* _YOUR TASK_:
Using the listing below, select the lines with the word "lime" and copy them.

* _THE RECORDS_:
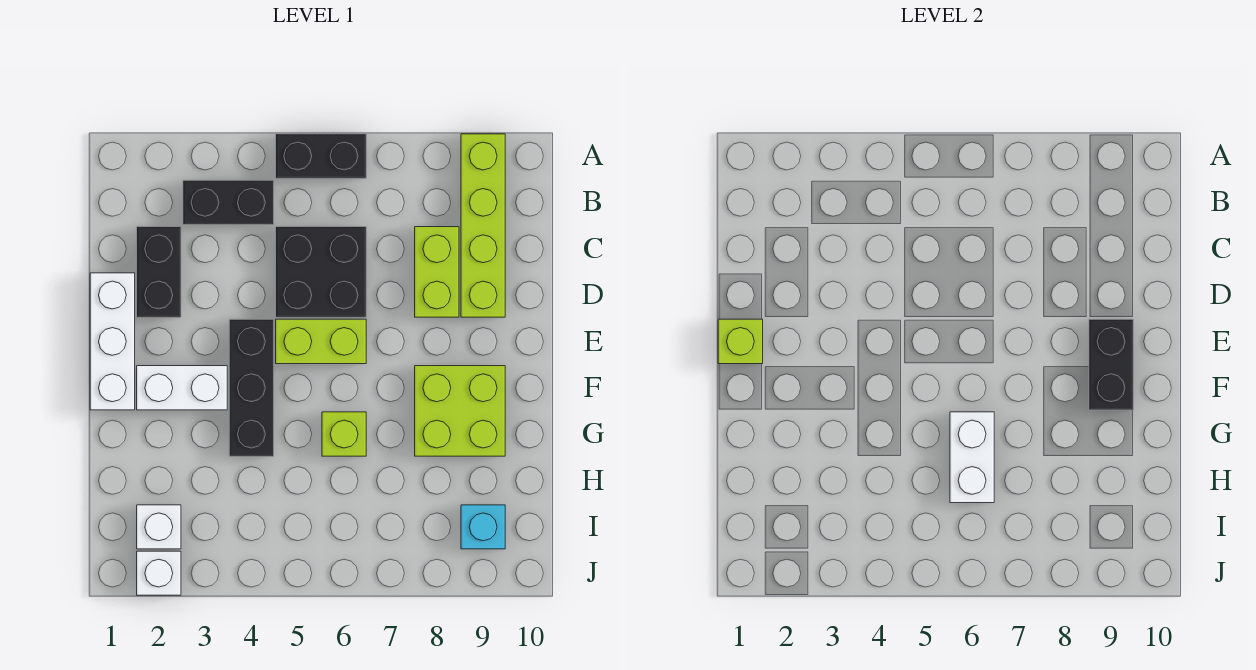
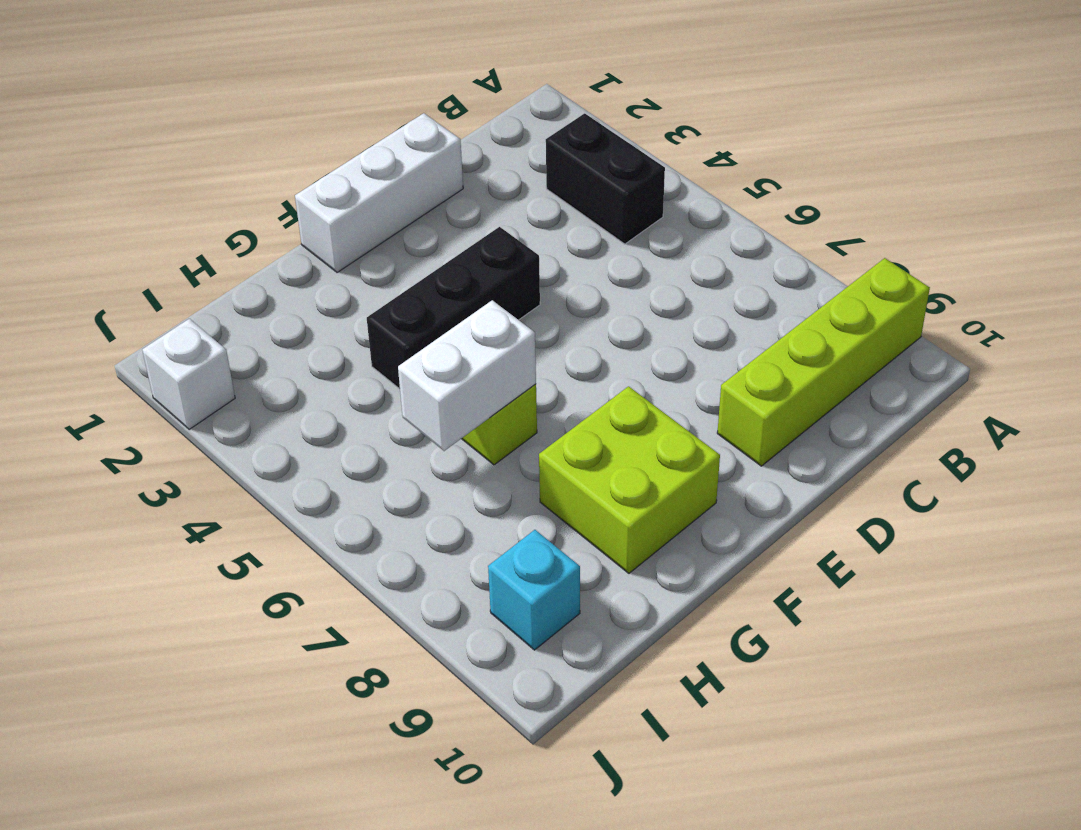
none -> black 1x2 brick [276,134,366,178]
none -> black 1x2 brick [137,227,181,317]
none -> black 2x2 brick [276,227,366,317]

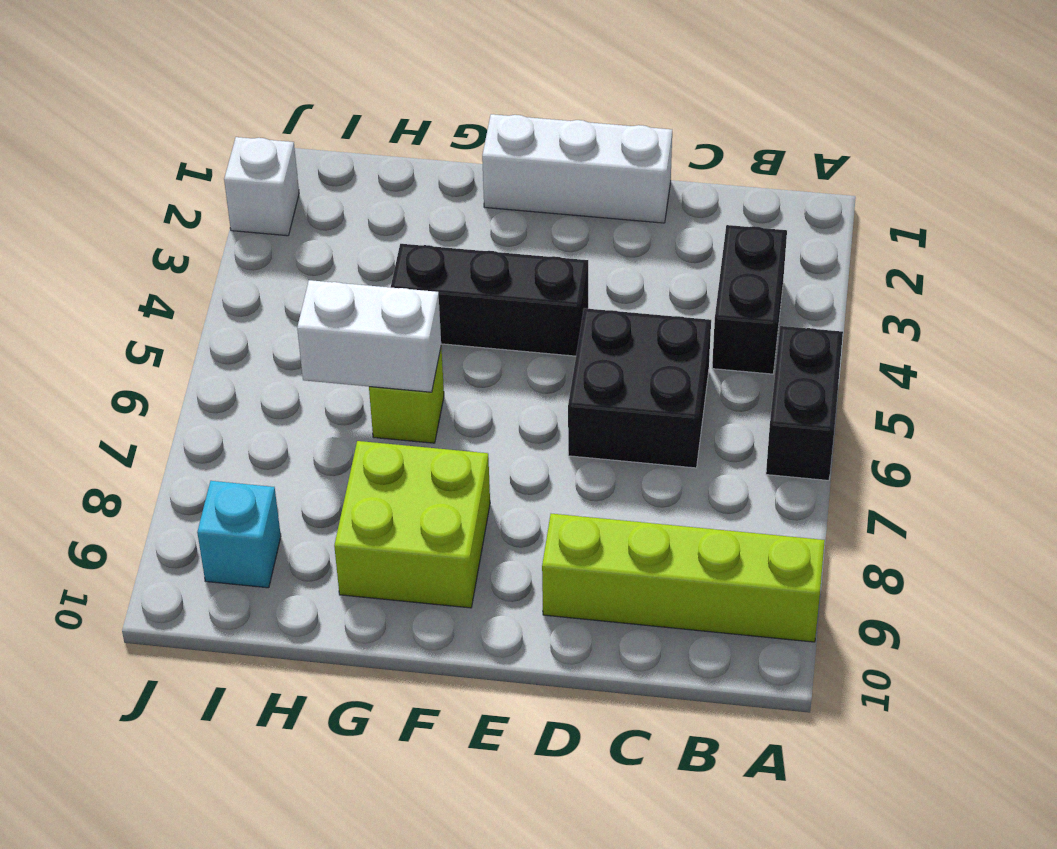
none -> black 1x2 brick [137,227,181,317]
none -> lime 1x2 brick [415,227,459,317]
none -> lime 1x2 brick [276,319,366,364]

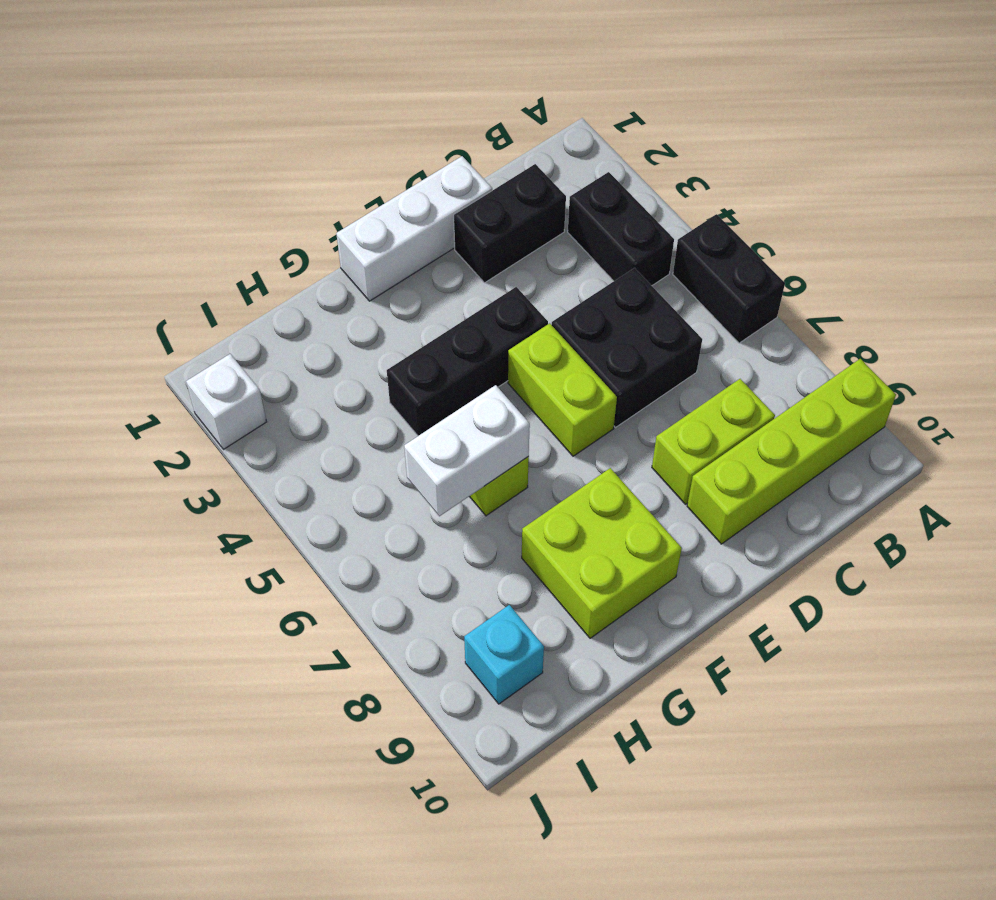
none -> white 1x2 brick [137,366,227,410]
none -> white 1x1 brick [137,505,181,549]
none -> lime 1x1 brick [718,319,763,364]

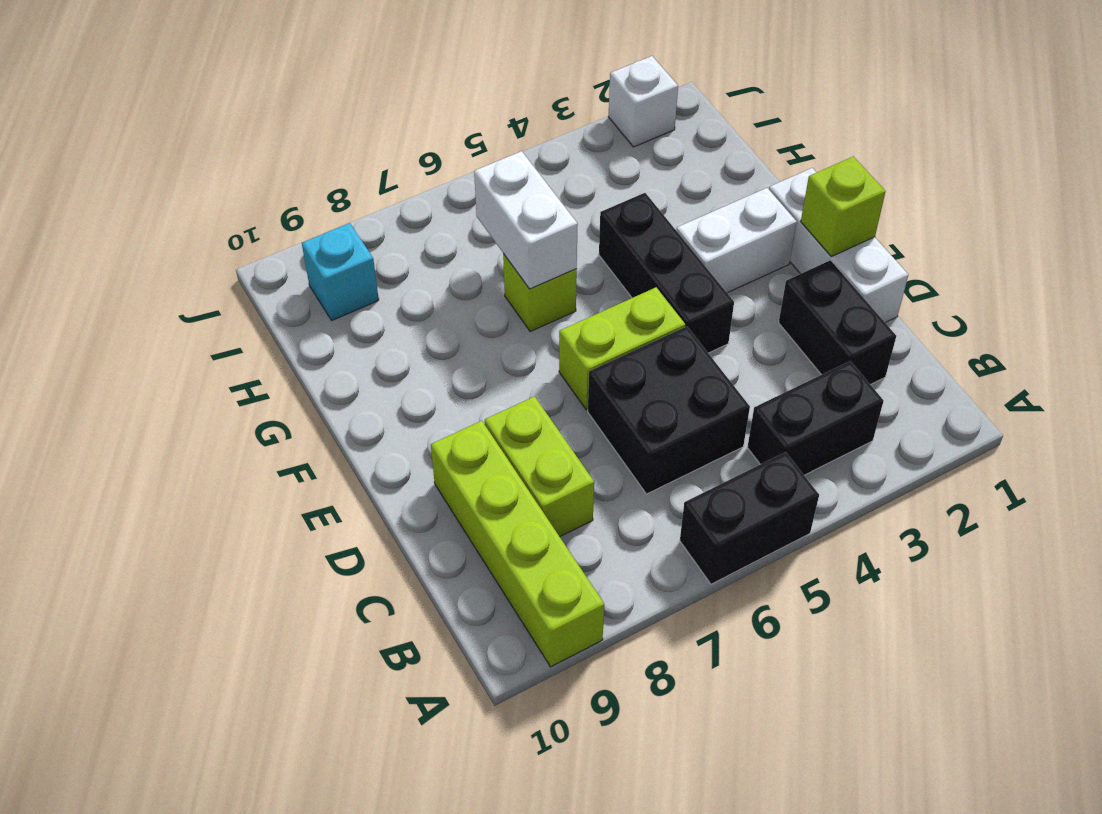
none -> lime 2x2 brick [415,366,505,456]
none -> white 1x1 brick [137,505,181,549]
none -> black 1x2 brick [1089,319,1133,410]

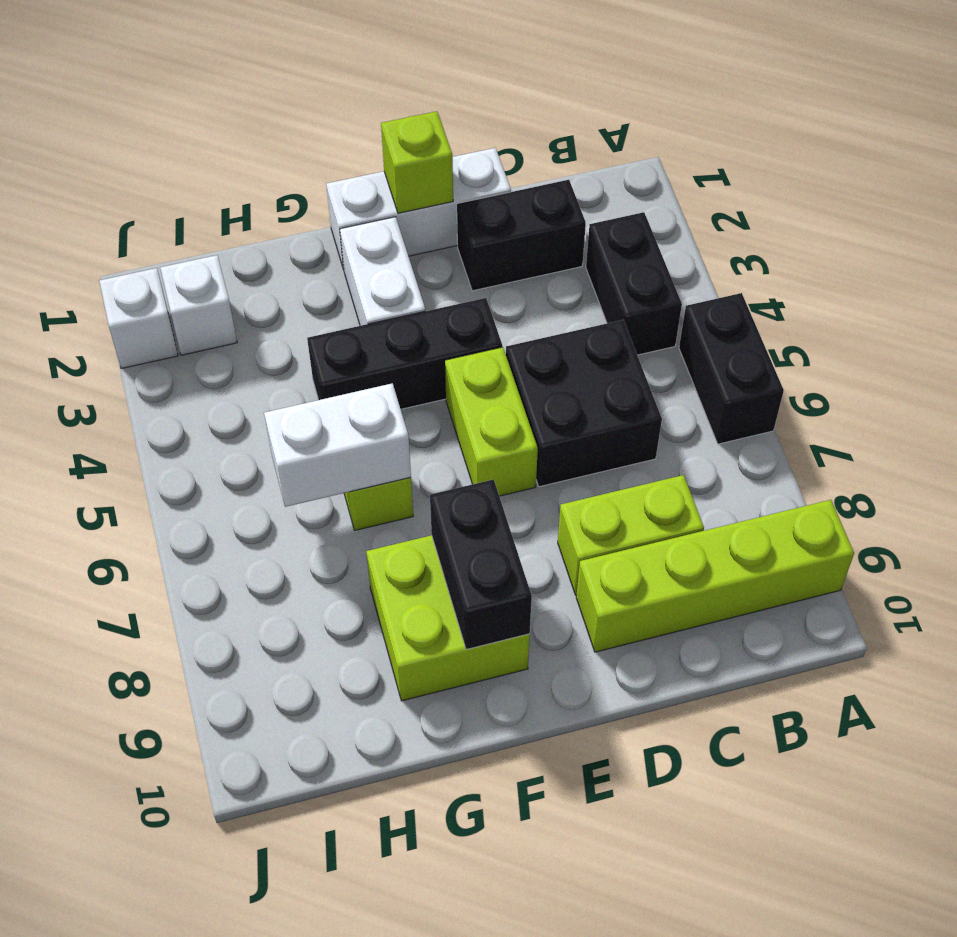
black 1x2 brick [430,479,532,649] -> black 1x2 brick turned to [1089,319,1133,410]
none -> cyan 1x1 brick [461,505,505,549]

* _OUTPUT_:
none -> lime 1x2 brick [415,227,459,317]
none -> lime 1x2 brick [276,319,366,364]
none -> lime 1x1 brick [718,319,763,364]
none -> lime 2x2 brick [415,366,505,456]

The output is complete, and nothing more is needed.